Problem to work on = Start the copy at the line containing "CN2 pin 1: 0V -> N1" and run it through the last line of the records. Repeat each line exactly; omit pictures.

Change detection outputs
== Segment start ==
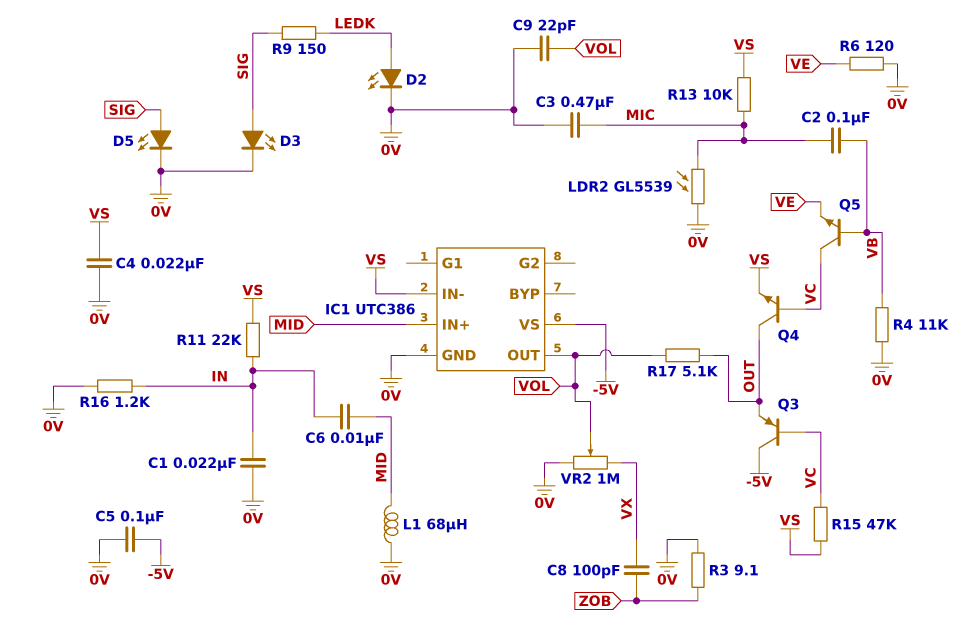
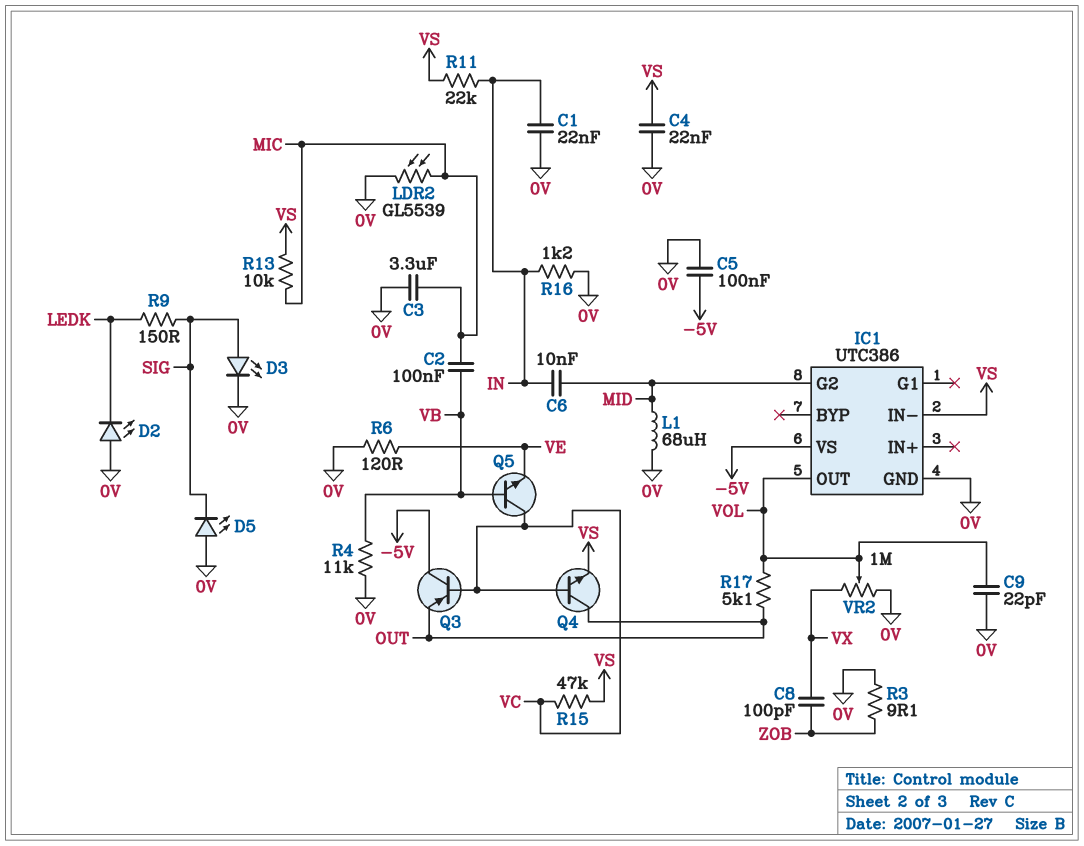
C3: 470nF (0V, MIC) -> 3.3uF (0V, MIC)
D2: LED (A LEDK, K 0V) -> LED (A 0V, K LEDK)
D5: LED (A SIG, K 0V) -> LED (A 0V, K SIG)
IC1 pin G2: none -> MID
IC1 pin IN+: MID -> none

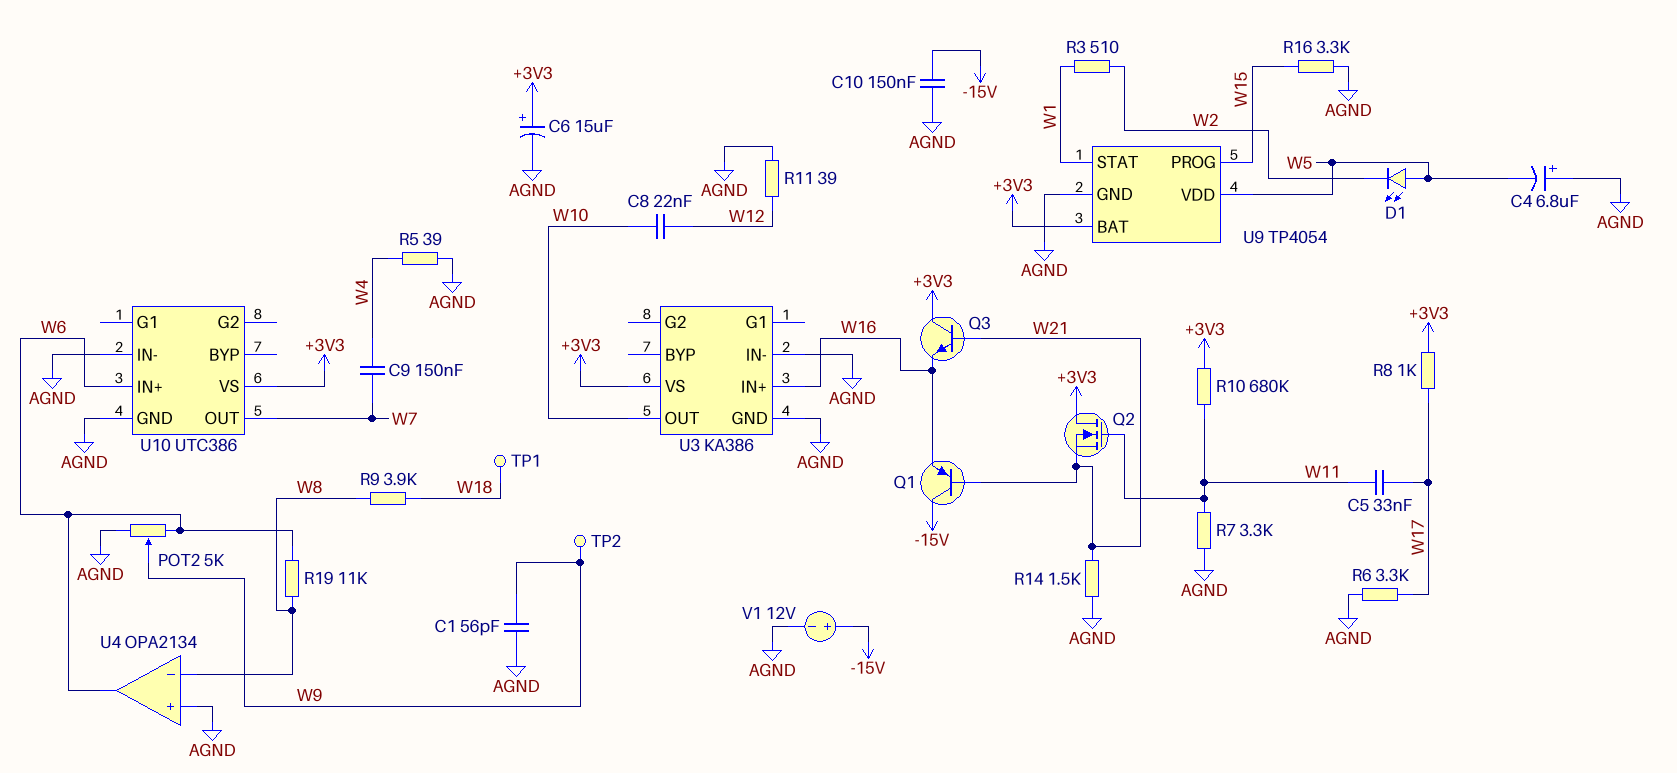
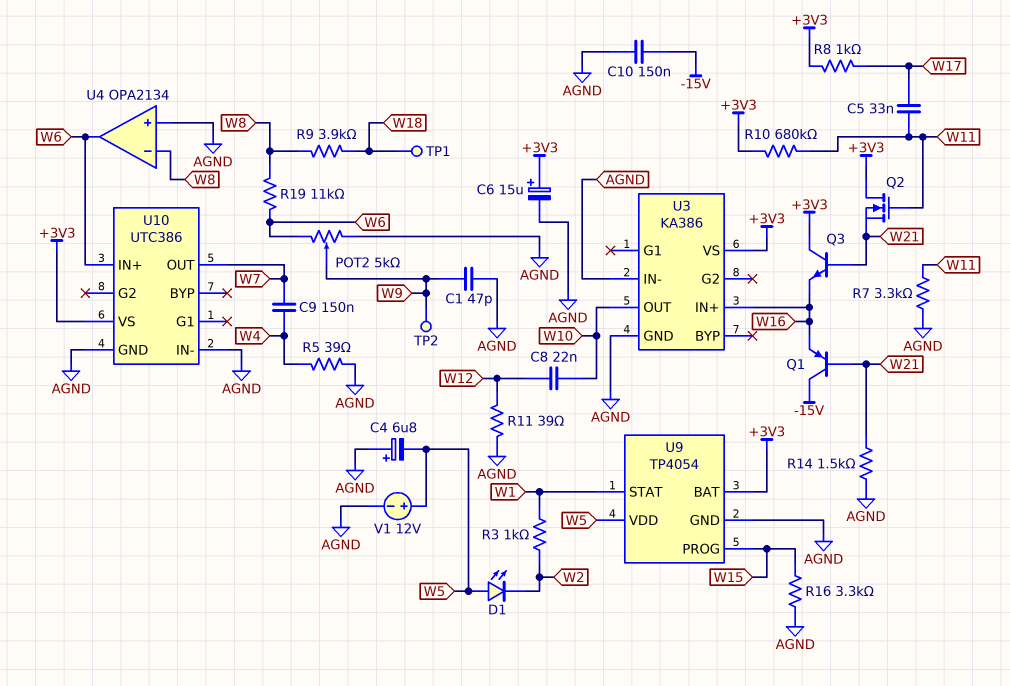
C1: 56pF (AGND, W9) -> 47pF (AGND, W9)
R3: 510 (W1, W2) -> 1k (W1, W2)
R6: 3.3k (AGND, W17) -> none
V1: 12V (plus -15V, minus AGND) -> 12V (plus W5, minus AGND)

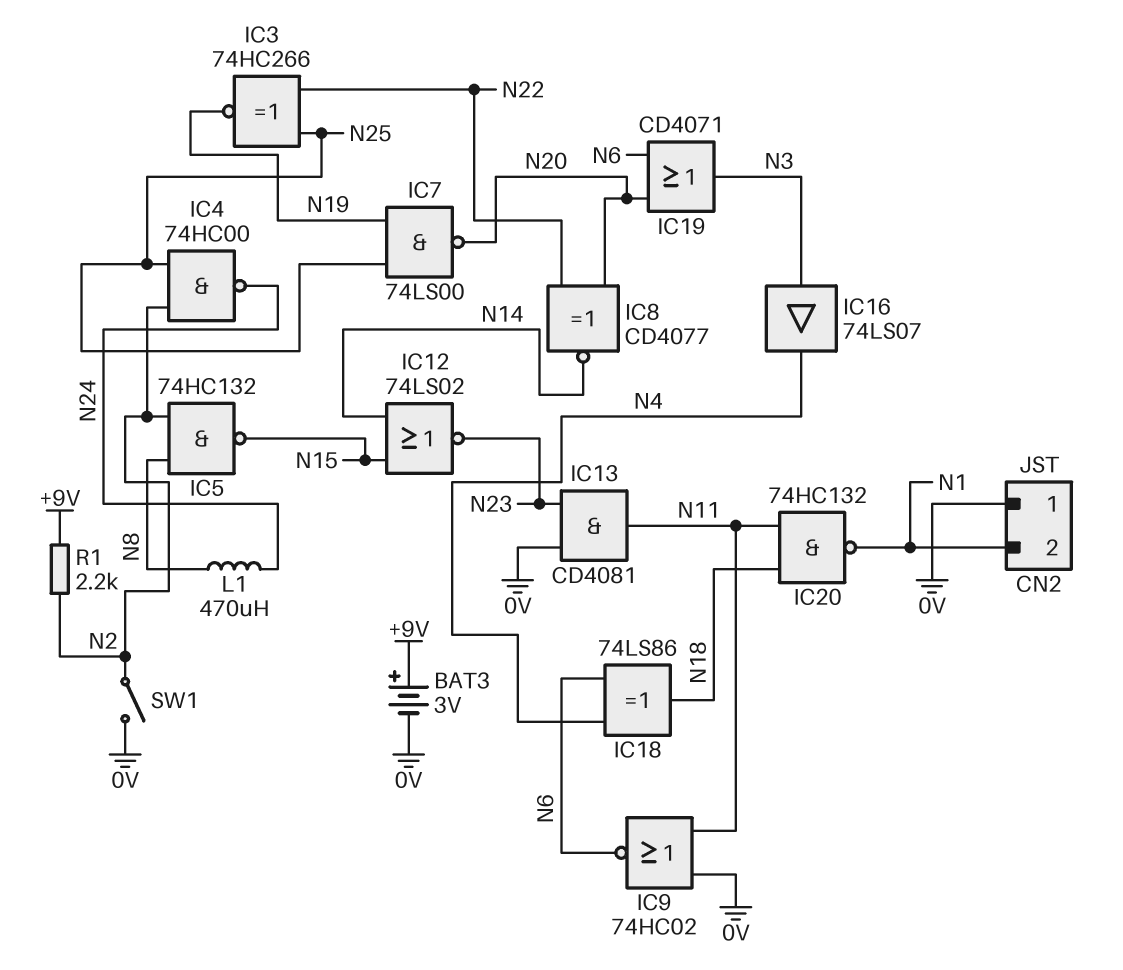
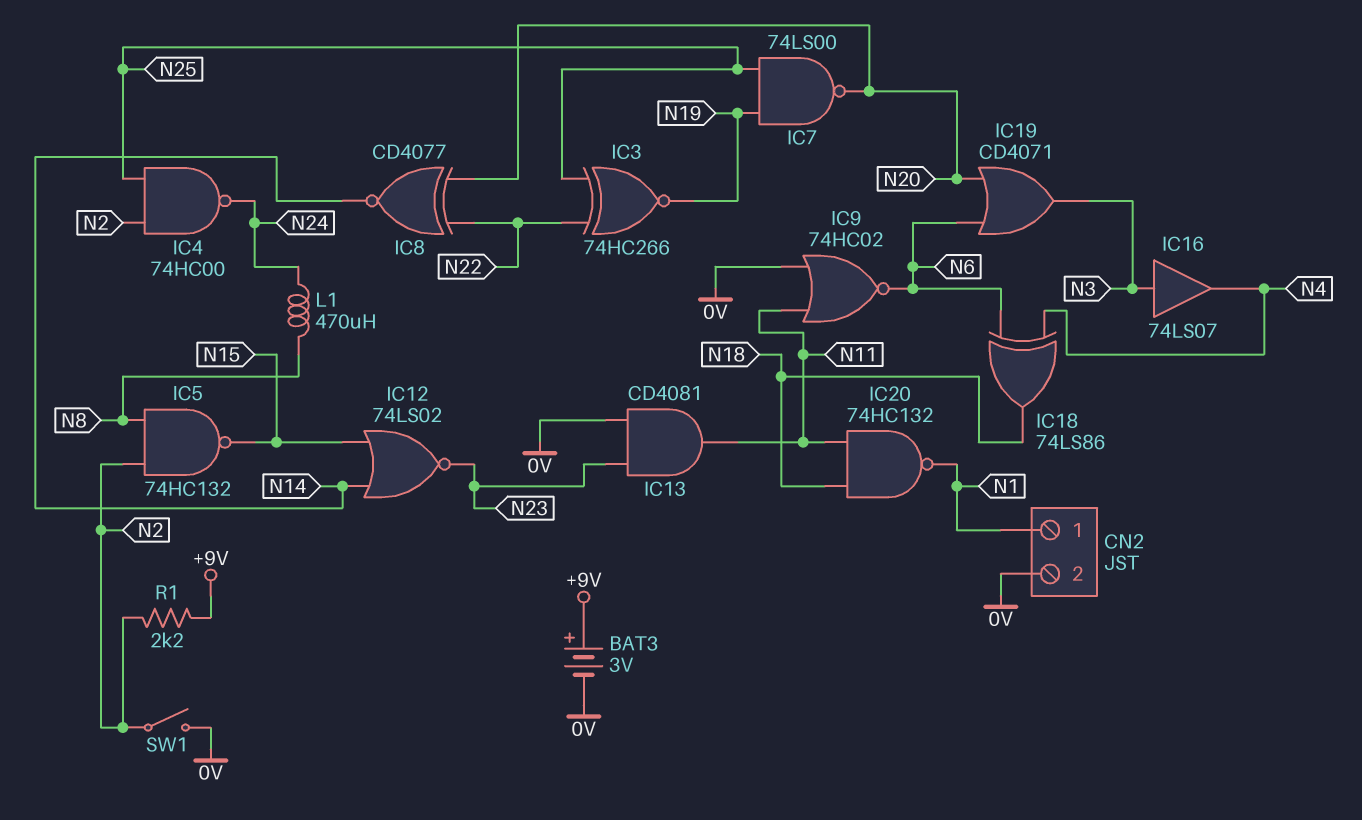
CN2 pin 1: 0V -> N1
CN2 pin 2: N1 -> 0V

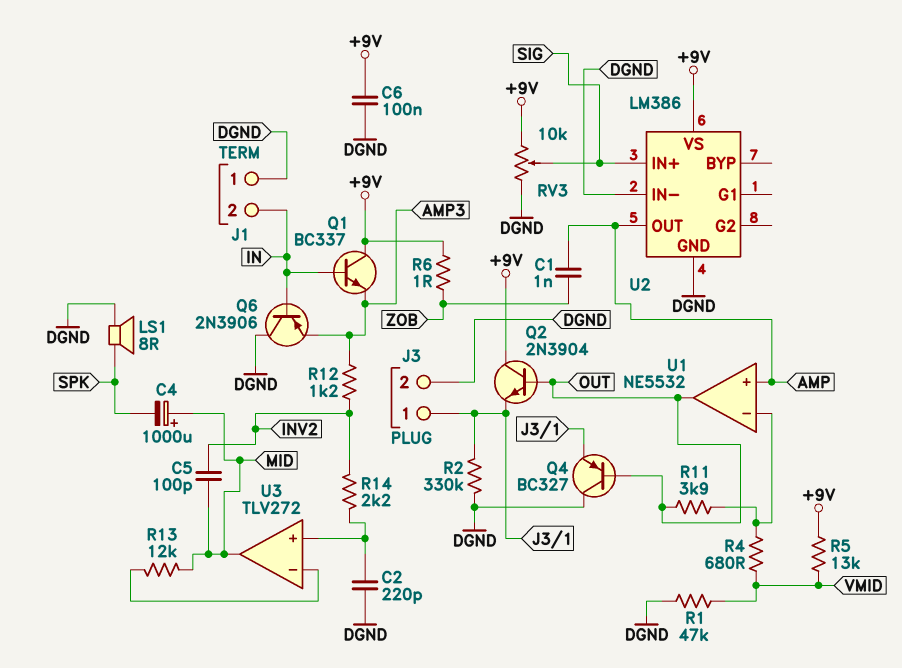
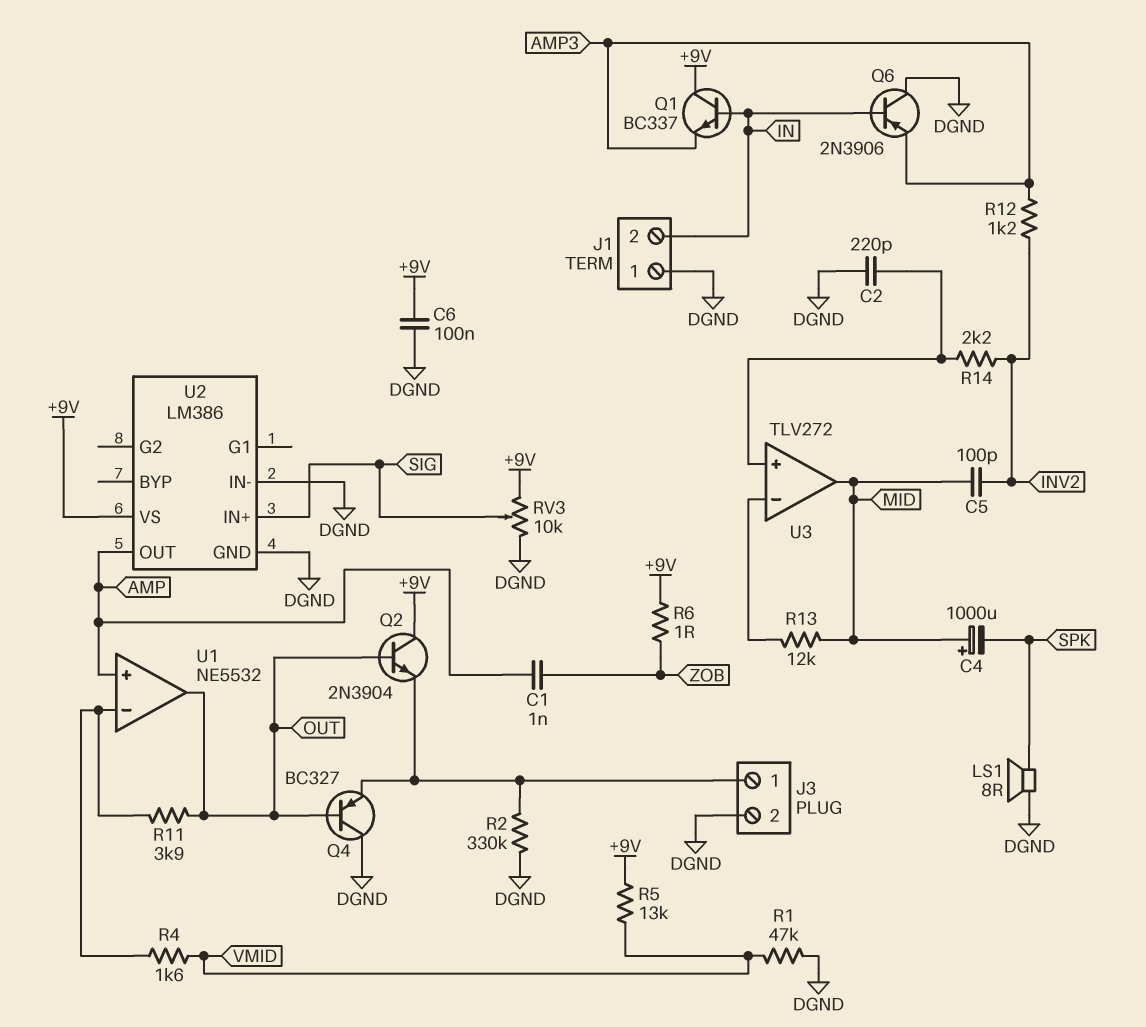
R4: 680 (U1/in-, VMID) -> 1.6k (U1/in-, VMID)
== Segment end ==
Output for this exercise =
CN2 pin 1: 0V -> N1
CN2 pin 2: N1 -> 0V

R4: 680 (U1/in-, VMID) -> 1.6k (U1/in-, VMID)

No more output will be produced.